• **EXERCISE DATA**
BEGIN

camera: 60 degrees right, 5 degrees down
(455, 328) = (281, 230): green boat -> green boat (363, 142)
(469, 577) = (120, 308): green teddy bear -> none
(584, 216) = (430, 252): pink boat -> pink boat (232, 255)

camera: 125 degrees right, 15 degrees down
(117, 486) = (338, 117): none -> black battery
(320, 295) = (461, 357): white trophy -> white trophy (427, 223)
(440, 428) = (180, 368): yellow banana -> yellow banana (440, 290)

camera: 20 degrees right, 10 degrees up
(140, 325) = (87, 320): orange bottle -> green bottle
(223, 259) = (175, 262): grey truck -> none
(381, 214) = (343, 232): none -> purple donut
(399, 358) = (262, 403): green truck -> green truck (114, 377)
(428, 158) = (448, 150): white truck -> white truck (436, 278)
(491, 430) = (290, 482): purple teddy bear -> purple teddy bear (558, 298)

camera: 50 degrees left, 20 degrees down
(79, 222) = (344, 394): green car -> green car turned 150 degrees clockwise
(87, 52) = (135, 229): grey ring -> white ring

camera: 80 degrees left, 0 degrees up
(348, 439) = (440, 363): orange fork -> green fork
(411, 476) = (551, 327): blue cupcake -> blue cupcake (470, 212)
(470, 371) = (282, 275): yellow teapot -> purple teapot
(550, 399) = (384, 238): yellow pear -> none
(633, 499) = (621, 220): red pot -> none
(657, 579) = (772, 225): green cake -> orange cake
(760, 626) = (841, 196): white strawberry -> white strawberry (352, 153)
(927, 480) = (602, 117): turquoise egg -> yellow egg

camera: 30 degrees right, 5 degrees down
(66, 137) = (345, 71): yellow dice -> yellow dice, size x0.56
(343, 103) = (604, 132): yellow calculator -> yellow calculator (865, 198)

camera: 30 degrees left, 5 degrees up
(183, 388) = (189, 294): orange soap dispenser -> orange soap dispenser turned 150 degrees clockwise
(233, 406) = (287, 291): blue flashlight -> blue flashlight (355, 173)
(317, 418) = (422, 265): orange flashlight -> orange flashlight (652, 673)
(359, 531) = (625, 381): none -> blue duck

END

Copy the lines above exactly. Start with the line containing "camera: 80 degrees left, 0 degrees up", end with the line containing "(550, 399) = (384, 238): yellow pear -> none", and include both.

• **FINISHED EXERCISE**
camera: 80 degrees left, 0 degrees up
(348, 439) = (440, 363): orange fork -> green fork
(411, 476) = (551, 327): blue cupcake -> blue cupcake (470, 212)
(470, 371) = (282, 275): yellow teapot -> purple teapot
(550, 399) = (384, 238): yellow pear -> none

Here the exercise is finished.